■ What this task involves ■
This exercise asks for every record to be output again exactly.

* * * *

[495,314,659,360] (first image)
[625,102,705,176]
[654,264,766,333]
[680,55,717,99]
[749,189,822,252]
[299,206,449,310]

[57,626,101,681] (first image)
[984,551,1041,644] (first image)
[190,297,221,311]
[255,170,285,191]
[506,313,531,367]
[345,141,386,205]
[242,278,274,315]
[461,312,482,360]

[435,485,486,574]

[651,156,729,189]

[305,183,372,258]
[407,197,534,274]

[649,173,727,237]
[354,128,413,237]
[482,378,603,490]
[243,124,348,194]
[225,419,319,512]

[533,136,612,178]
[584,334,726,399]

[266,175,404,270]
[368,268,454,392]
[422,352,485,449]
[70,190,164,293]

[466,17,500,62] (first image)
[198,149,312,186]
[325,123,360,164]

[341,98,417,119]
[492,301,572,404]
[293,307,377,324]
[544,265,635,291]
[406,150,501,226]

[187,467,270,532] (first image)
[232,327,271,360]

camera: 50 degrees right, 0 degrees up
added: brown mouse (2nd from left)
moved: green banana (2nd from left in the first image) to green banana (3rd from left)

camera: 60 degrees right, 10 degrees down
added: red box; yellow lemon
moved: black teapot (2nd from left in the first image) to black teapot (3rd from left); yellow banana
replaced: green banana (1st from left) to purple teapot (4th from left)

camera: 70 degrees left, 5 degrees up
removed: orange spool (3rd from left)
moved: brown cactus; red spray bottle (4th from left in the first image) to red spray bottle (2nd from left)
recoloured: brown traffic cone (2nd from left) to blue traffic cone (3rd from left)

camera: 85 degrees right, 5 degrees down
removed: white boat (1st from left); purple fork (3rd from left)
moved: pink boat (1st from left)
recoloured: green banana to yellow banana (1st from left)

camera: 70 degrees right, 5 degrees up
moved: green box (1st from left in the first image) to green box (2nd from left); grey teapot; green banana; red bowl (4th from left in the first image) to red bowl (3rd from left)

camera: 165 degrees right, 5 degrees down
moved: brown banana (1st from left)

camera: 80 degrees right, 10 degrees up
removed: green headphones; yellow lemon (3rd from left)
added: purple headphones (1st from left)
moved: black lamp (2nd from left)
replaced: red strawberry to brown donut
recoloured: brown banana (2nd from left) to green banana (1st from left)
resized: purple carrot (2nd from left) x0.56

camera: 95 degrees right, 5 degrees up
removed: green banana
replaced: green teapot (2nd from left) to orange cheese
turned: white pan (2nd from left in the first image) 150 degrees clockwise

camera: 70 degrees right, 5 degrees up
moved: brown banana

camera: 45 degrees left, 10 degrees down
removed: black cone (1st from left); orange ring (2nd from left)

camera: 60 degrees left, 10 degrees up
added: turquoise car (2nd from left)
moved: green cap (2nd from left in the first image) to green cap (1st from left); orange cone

* * * *

■ Response to the exercise ■
[495,314,659,360] (first image)
[625,102,705,176]
[654,264,766,333]
[680,55,717,99]
[749,189,822,252]
[299,206,449,310]

[57,626,101,681] (first image)
[984,551,1041,644] (first image)
[190,297,221,311]
[255,170,285,191]
[506,313,531,367]
[345,141,386,205]
[242,278,274,315]
[461,312,482,360]

[435,485,486,574]

[651,156,729,189]

[305,183,372,258]
[407,197,534,274]

[649,173,727,237]
[354,128,413,237]
[482,378,603,490]
[243,124,348,194]
[225,419,319,512]

[533,136,612,178]
[584,334,726,399]

[266,175,404,270]
[368,268,454,392]
[422,352,485,449]
[70,190,164,293]

[466,17,500,62] (first image)
[198,149,312,186]
[325,123,360,164]

[341,98,417,119]
[492,301,572,404]
[293,307,377,324]
[544,265,635,291]
[406,150,501,226]

[187,467,270,532] (first image)
[232,327,271,360]

camera: 50 degrees right, 0 degrees up
added: brown mouse (2nd from left)
moved: green banana (2nd from left in the first image) to green banana (3rd from left)

camera: 60 degrees right, 10 degrees down
added: red box; yellow lemon
moved: black teapot (2nd from left in the first image) to black teapot (3rd from left); yellow banana
replaced: green banana (1st from left) to purple teapot (4th from left)

camera: 70 degrees left, 5 degrees up
removed: orange spool (3rd from left)
moved: brown cactus; red spray bottle (4th from left in the first image) to red spray bottle (2nd from left)
recoloured: brown traffic cone (2nd from left) to blue traffic cone (3rd from left)

camera: 85 degrees right, 5 degrees down
removed: white boat (1st from left); purple fork (3rd from left)
moved: pink boat (1st from left)
recoloured: green banana to yellow banana (1st from left)

camera: 70 degrees right, 5 degrees up
moved: green box (1st from left in the first image) to green box (2nd from left); grey teapot; green banana; red bowl (4th from left in the first image) to red bowl (3rd from left)

camera: 165 degrees right, 5 degrees down
moved: brown banana (1st from left)

camera: 80 degrees right, 10 degrees up
removed: green headphones; yellow lemon (3rd from left)
added: purple headphones (1st from left)
moved: black lamp (2nd from left)
replaced: red strawberry to brown donut
recoloured: brown banana (2nd from left) to green banana (1st from left)
resized: purple carrot (2nd from left) x0.56

camera: 95 degrees right, 5 degrees up
removed: green banana
replaced: green teapot (2nd from left) to orange cheese
turned: white pan (2nd from left in the first image) 150 degrees clockwise

camera: 70 degrees right, 5 degrees up
moved: brown banana

camera: 45 degrees left, 10 degrees down
removed: black cone (1st from left); orange ring (2nd from left)

camera: 60 degrees left, 10 degrees up
added: turquoise car (2nd from left)
moved: green cap (2nd from left in the first image) to green cap (1st from left); orange cone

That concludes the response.